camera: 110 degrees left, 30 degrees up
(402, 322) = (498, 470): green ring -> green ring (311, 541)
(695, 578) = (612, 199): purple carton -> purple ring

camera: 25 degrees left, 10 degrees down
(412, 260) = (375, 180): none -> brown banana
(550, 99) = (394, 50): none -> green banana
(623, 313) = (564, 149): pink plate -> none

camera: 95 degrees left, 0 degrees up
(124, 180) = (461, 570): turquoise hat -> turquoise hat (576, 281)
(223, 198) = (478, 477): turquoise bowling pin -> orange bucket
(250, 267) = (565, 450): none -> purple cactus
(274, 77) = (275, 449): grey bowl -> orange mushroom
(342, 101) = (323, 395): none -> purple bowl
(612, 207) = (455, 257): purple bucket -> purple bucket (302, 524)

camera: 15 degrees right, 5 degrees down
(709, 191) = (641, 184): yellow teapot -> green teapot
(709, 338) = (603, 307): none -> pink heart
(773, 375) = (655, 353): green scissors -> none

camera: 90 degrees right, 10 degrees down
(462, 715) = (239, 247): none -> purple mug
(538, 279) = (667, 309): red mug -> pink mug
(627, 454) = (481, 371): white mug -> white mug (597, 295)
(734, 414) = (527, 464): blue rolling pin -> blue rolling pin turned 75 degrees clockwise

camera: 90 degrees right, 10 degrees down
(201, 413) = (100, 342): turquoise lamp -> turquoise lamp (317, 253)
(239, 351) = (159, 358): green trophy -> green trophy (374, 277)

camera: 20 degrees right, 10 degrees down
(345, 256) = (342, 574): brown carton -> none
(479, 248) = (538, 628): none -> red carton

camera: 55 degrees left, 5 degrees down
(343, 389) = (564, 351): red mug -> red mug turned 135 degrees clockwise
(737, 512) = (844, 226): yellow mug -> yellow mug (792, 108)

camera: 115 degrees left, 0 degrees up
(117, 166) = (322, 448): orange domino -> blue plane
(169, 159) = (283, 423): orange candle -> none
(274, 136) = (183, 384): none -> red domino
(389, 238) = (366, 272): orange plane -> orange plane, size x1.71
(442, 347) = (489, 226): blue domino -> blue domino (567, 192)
********************
Try it - The output should be exactly the lines above from the line containing "(773, 375) = (655, 353): green" to the line containing "camera: 115 degrees left, 0 degrees up", inclusive, with no other lines.

Exercise solution -
(773, 375) = (655, 353): green scissors -> none

camera: 90 degrees right, 10 degrees down
(462, 715) = (239, 247): none -> purple mug
(538, 279) = (667, 309): red mug -> pink mug
(627, 454) = (481, 371): white mug -> white mug (597, 295)
(734, 414) = (527, 464): blue rolling pin -> blue rolling pin turned 75 degrees clockwise

camera: 90 degrees right, 10 degrees down
(201, 413) = (100, 342): turquoise lamp -> turquoise lamp (317, 253)
(239, 351) = (159, 358): green trophy -> green trophy (374, 277)

camera: 20 degrees right, 10 degrees down
(345, 256) = (342, 574): brown carton -> none
(479, 248) = (538, 628): none -> red carton

camera: 55 degrees left, 5 degrees down
(343, 389) = (564, 351): red mug -> red mug turned 135 degrees clockwise
(737, 512) = (844, 226): yellow mug -> yellow mug (792, 108)

camera: 115 degrees left, 0 degrees up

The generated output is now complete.